REQUIREMENT:
Retype exactly what appears below from the line containing "black tree: 2 -> 4" down to the line containing "blue cone: 5 -> 4", keeping both end lines. Do not include pictures.

═══

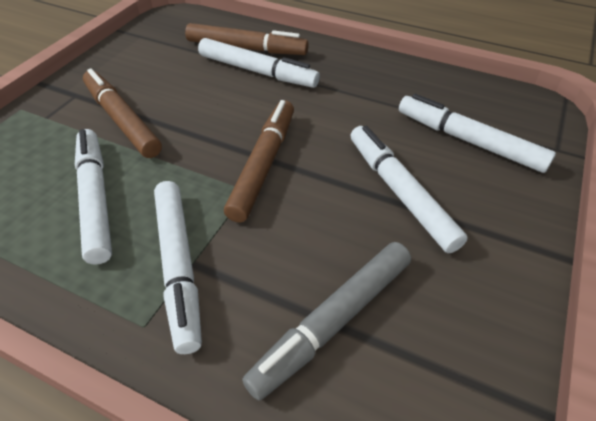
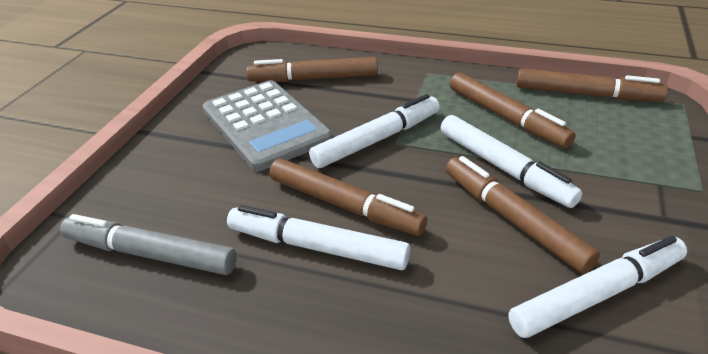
brown marker: 3 -> 5
grey calculator: 0 -> 1
white marker: 5 -> 4

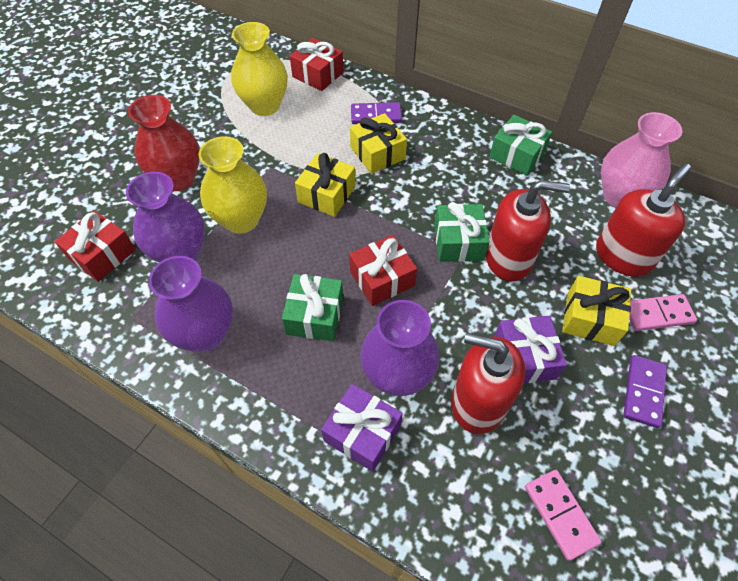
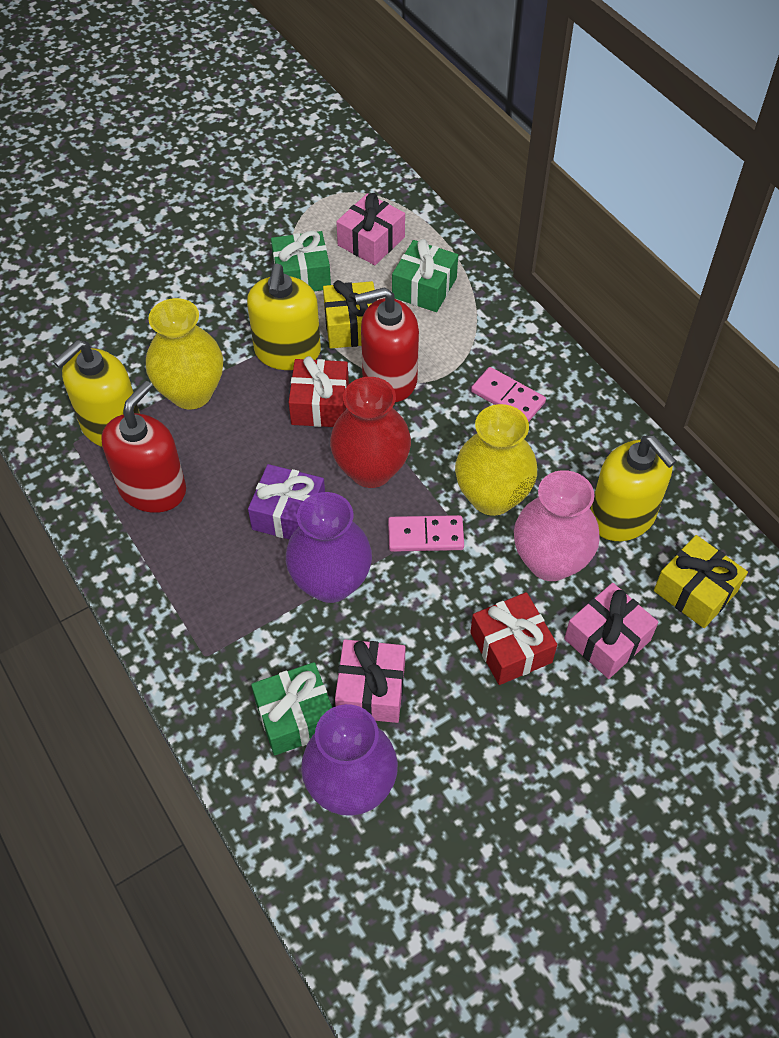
pink gift: 0 -> 3
purple domino: 2 -> 0
purple gift: 2 -> 1
purple vase: 3 -> 2
red gift: 3 -> 2
red soap dispenser: 3 -> 2
yellow gift: 3 -> 2
yellow soap dispenser: 0 -> 3

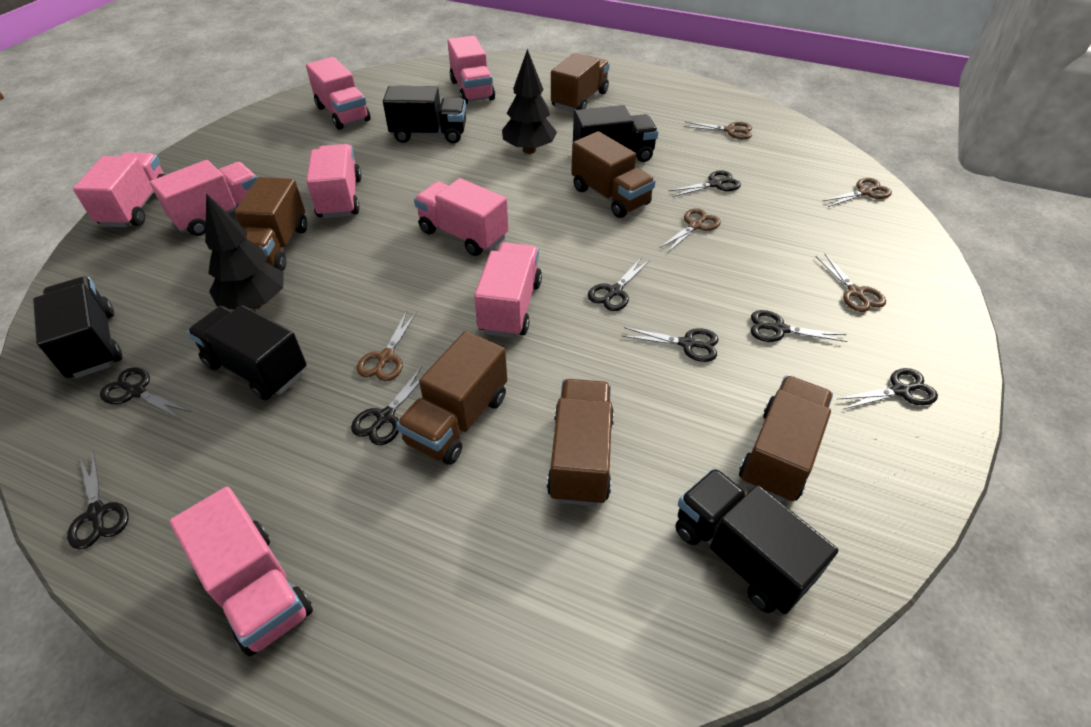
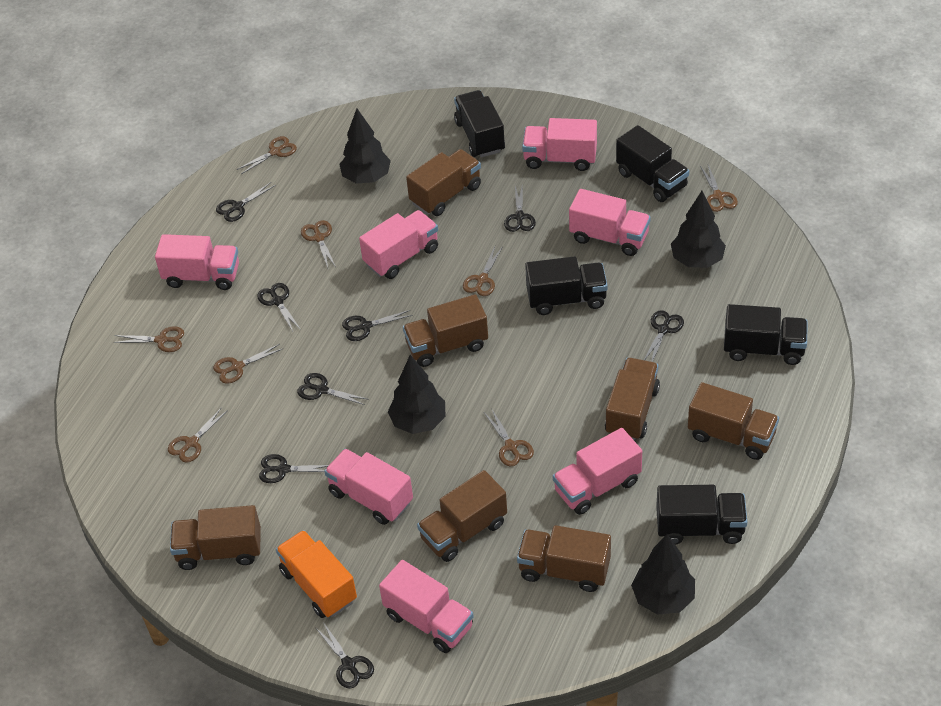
black tree: 2 -> 4
brown scissors: 5 -> 8
brown truck: 6 -> 7
orange truck: 0 -> 1
pink truck: 8 -> 7

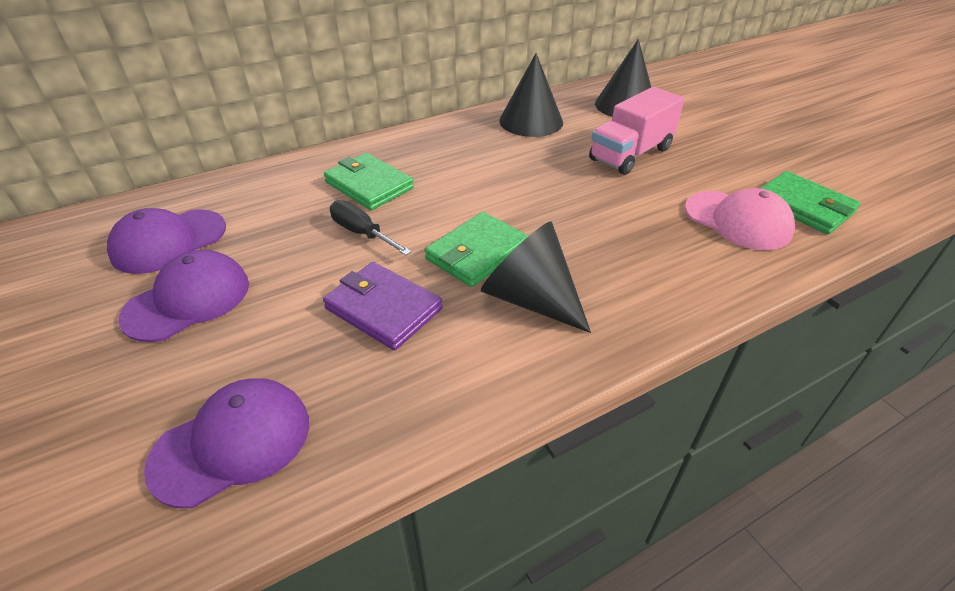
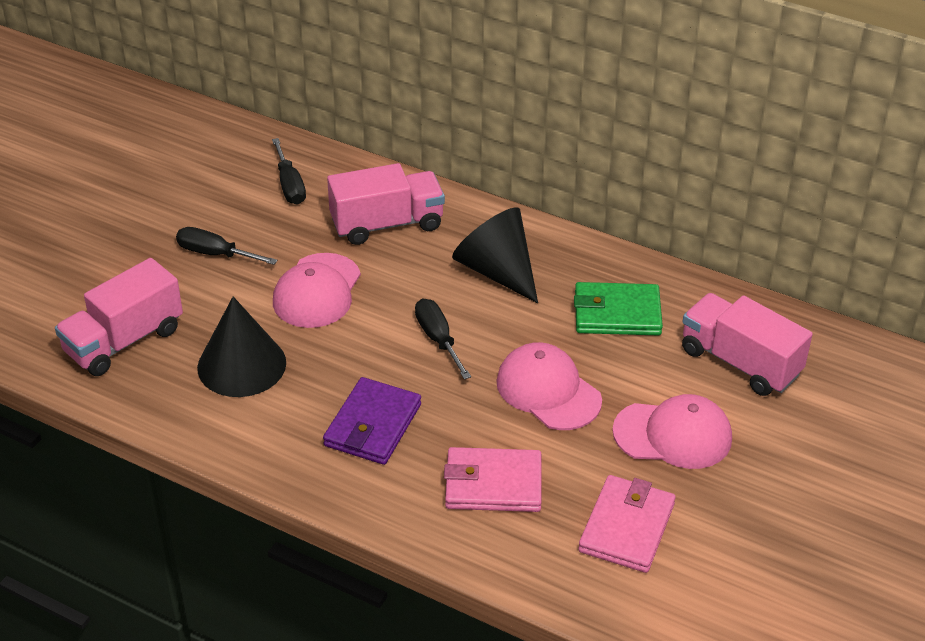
black cone: 3 -> 2
black screwdriver: 1 -> 3
green wallet: 3 -> 1
pink cap: 1 -> 3
pink truck: 1 -> 3
pink wallet: 0 -> 2
purple cap: 3 -> 0

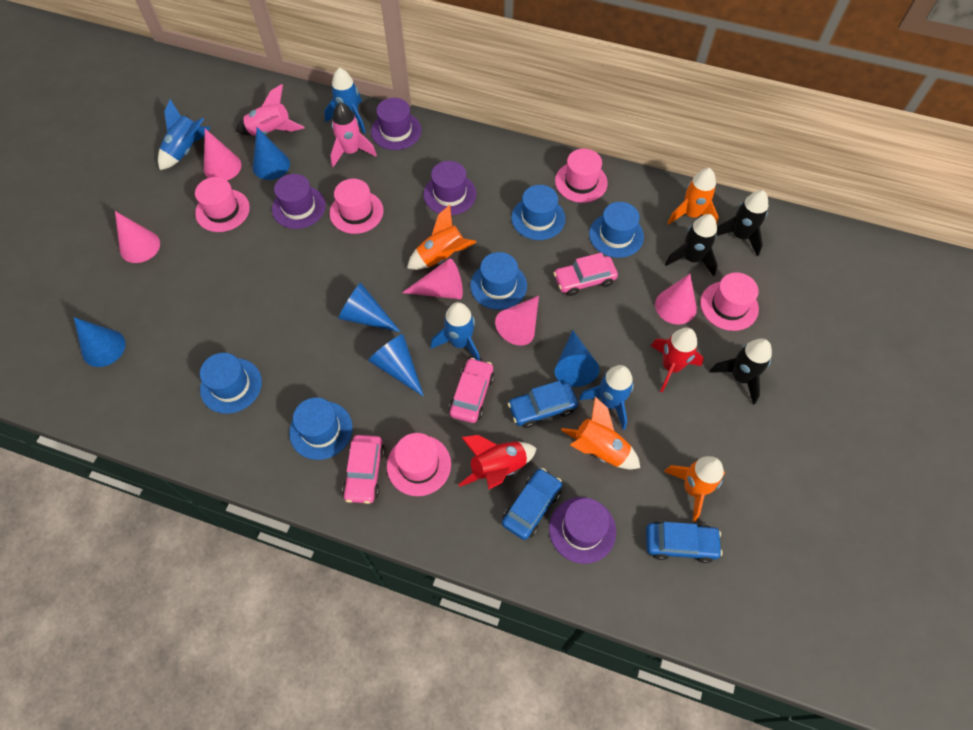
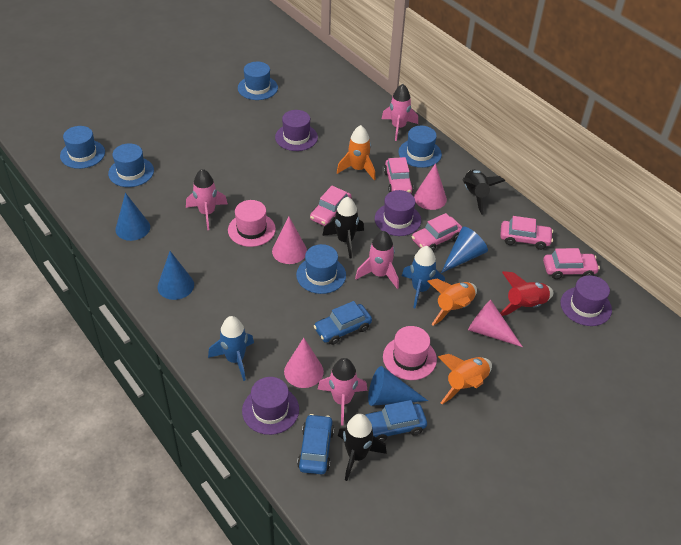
blue cone: 5 -> 4
blue rocket: 4 -> 2
orange rocket: 4 -> 3
pink car: 3 -> 5
pink cone: 5 -> 4
pink hat: 5 -> 2
pink rocket: 2 -> 4
red rocket: 2 -> 1

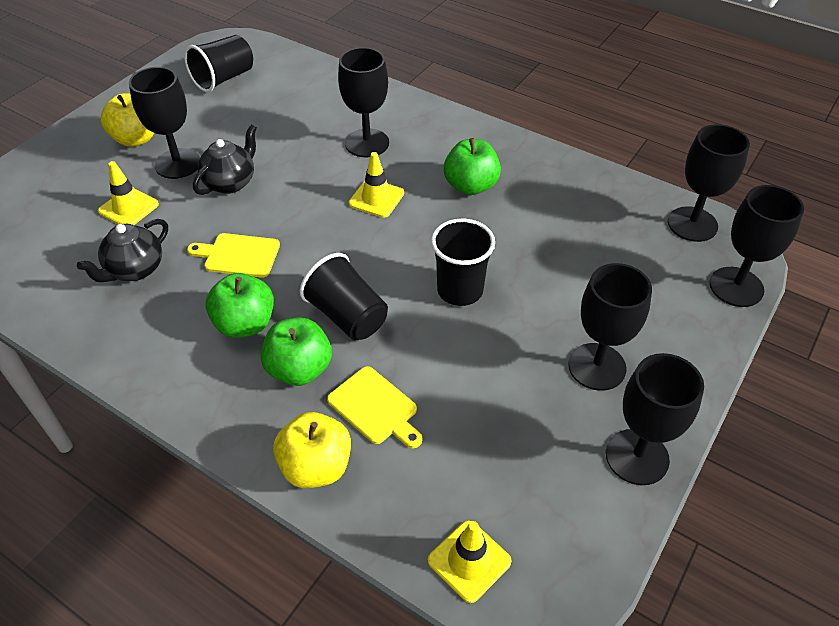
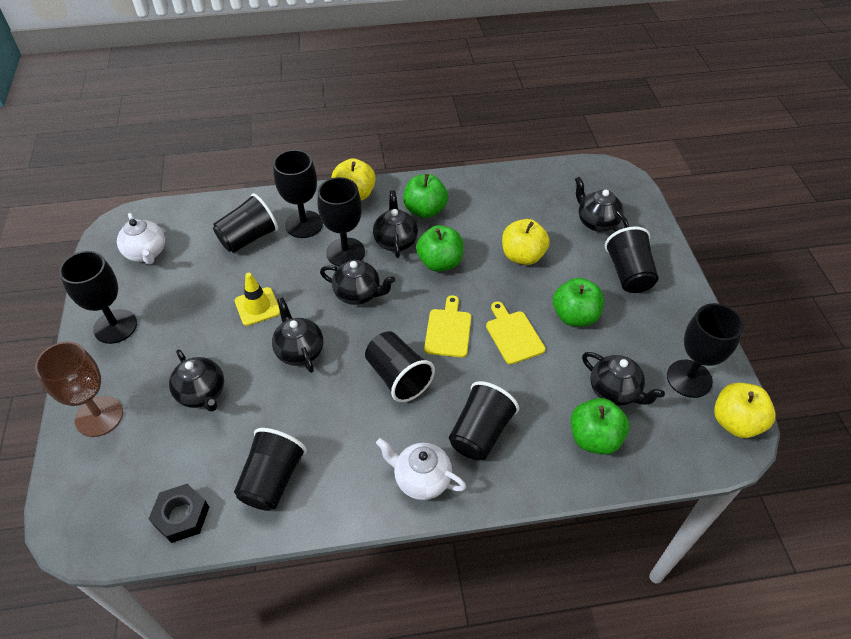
black cup: 3 -> 5
black goblet: 6 -> 4
black nut: 0 -> 1
black teapot: 2 -> 6
brown goblet: 0 -> 1
green apple: 3 -> 4
white teapot: 0 -> 2
yellow apple: 2 -> 3
yellow traffic cone: 3 -> 1

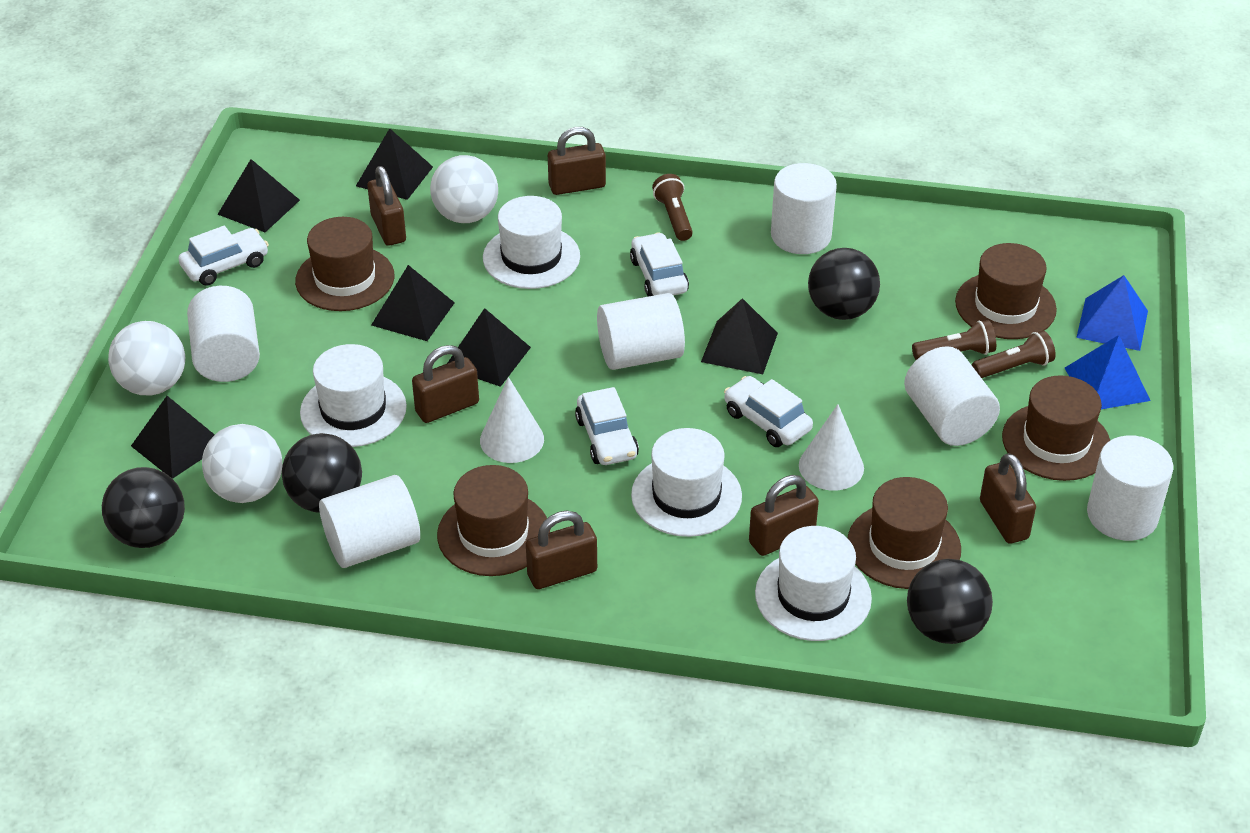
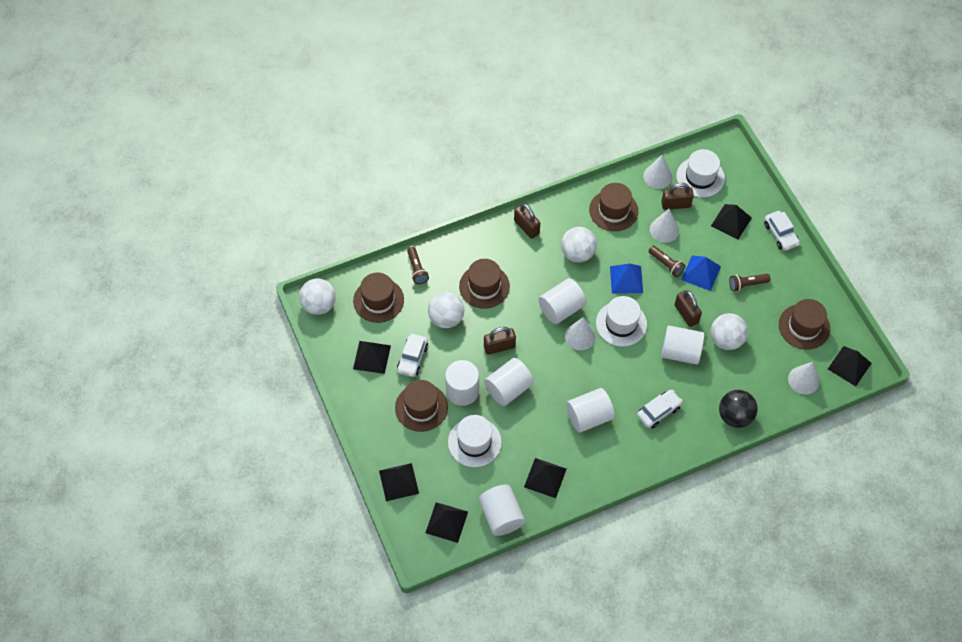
black ball: 4 -> 1
brown padlock: 6 -> 4
white ball: 3 -> 4
white car: 4 -> 3
white cone: 2 -> 4
white hat: 4 -> 3

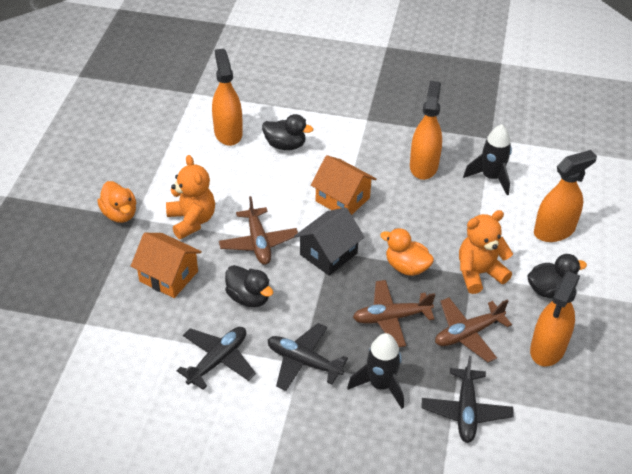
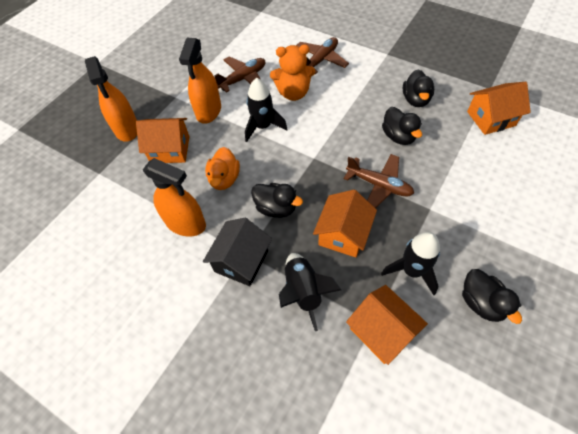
black duck: 3 -> 4
black plane: 3 -> 0
black rocket: 2 -> 3
orange duck: 2 -> 1
orange house: 2 -> 4
orange spray bottle: 4 -> 3
orange teddy bear: 2 -> 1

═══

OUTPUT BELOW:
black tree: 2 -> 4
brown scissors: 5 -> 8
brown truck: 6 -> 7
orange truck: 0 -> 1
pink truck: 8 -> 7

black cone: 3 -> 2
black screwdriver: 1 -> 3
green wallet: 3 -> 1
pink cap: 1 -> 3
pink truck: 1 -> 3
pink wallet: 0 -> 2
purple cap: 3 -> 0

blue cone: 5 -> 4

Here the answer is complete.